Content starts

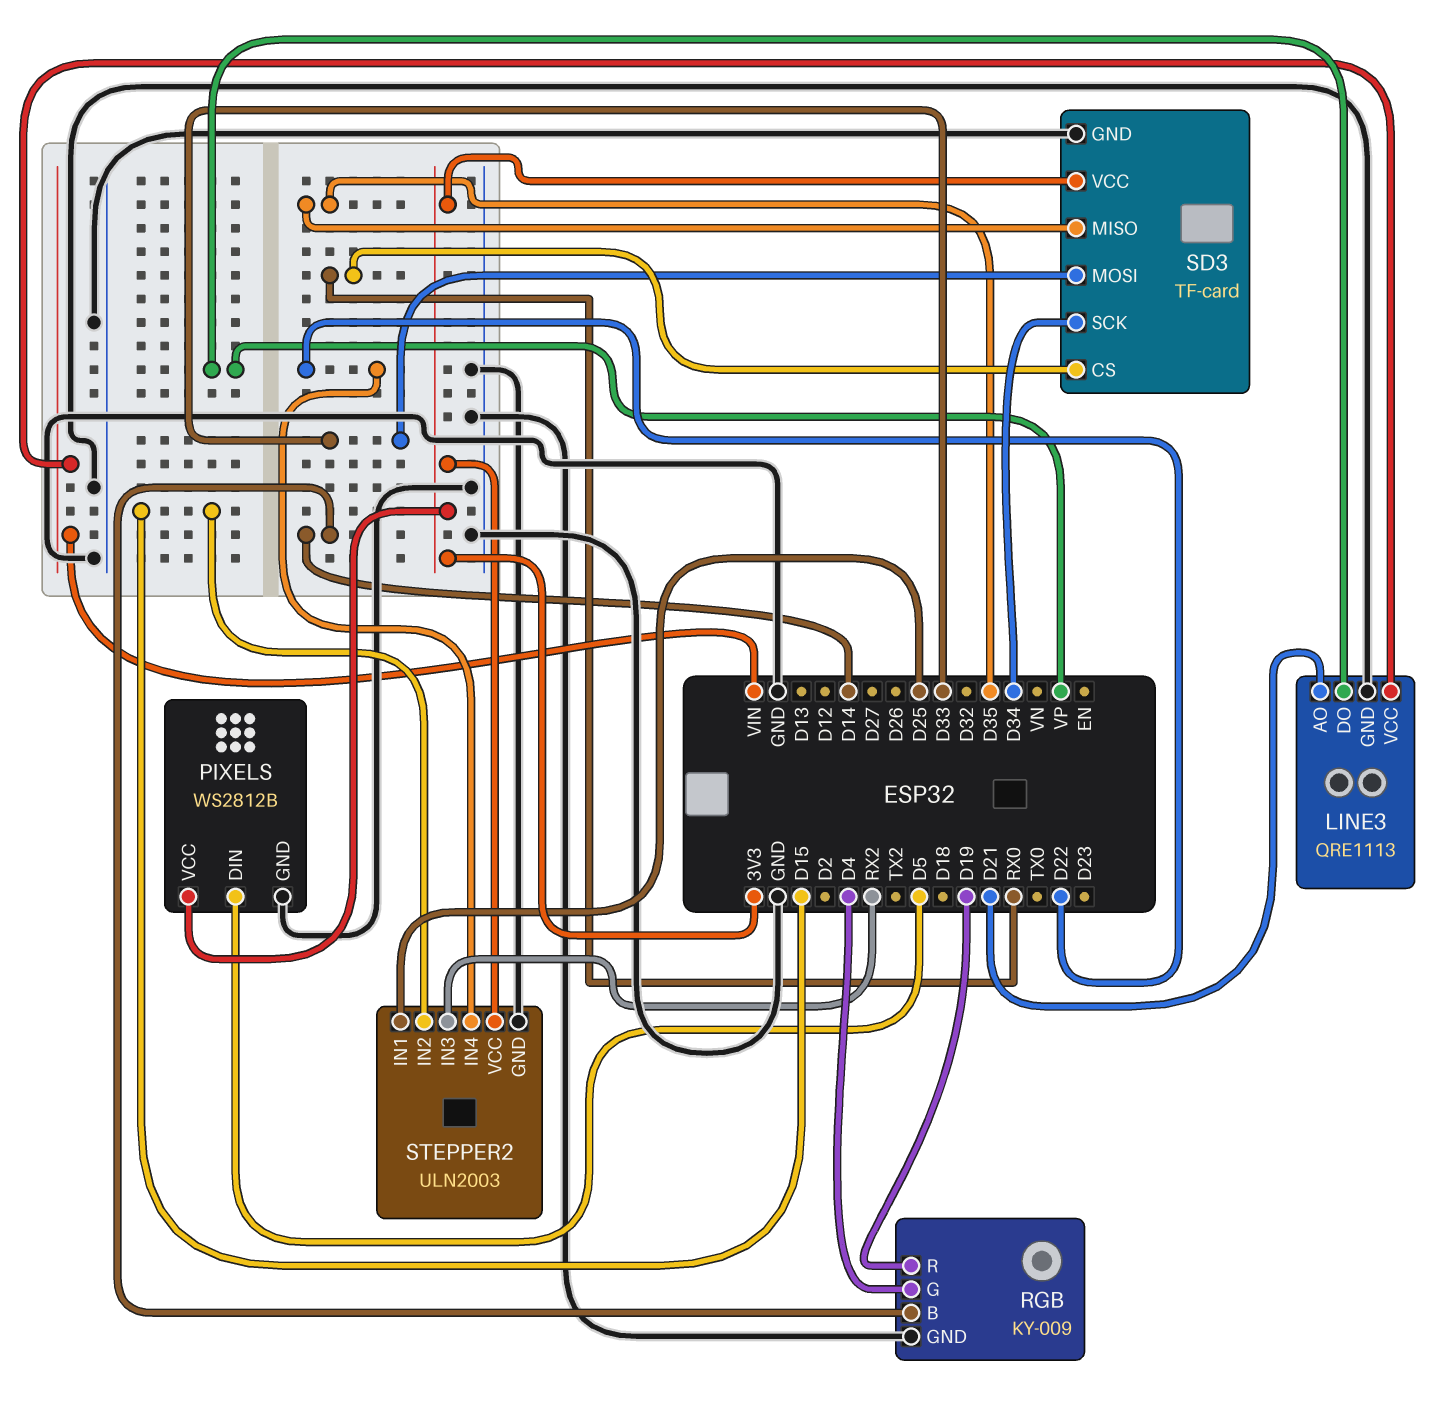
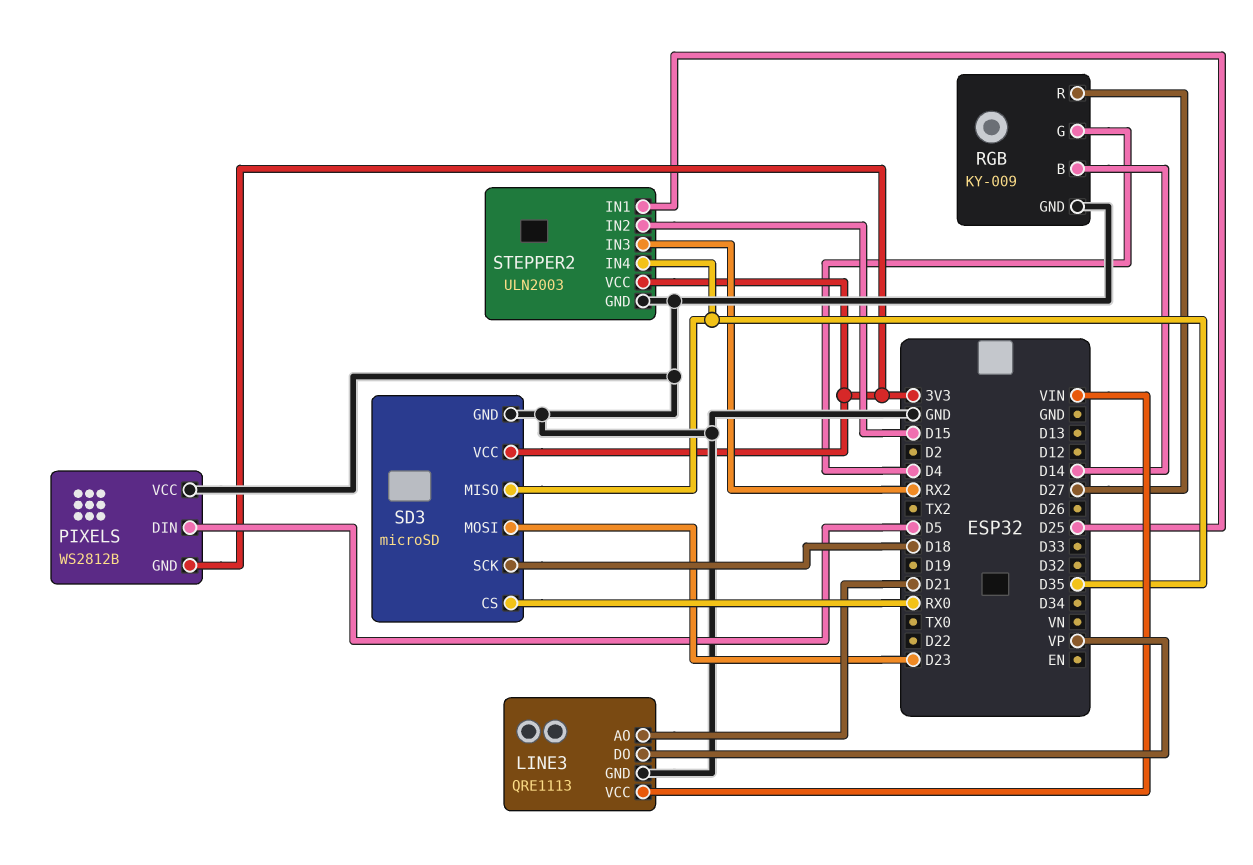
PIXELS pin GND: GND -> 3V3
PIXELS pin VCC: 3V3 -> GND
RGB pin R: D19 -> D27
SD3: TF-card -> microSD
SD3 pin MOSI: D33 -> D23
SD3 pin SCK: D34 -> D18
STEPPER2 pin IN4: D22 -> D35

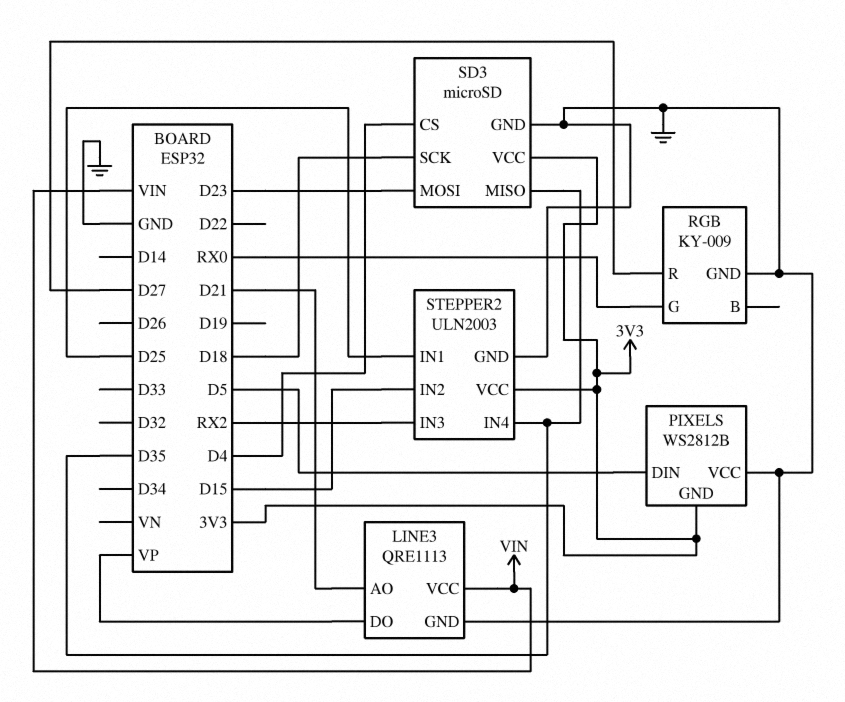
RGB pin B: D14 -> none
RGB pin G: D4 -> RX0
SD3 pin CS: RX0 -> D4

Content ends

** EXERCISE OBJECTIVE **
Whichever lines of the records above hold the word "PIXELS" should all be copied out.

** WRITTEN REPLY **
PIXELS pin GND: GND -> 3V3
PIXELS pin VCC: 3V3 -> GND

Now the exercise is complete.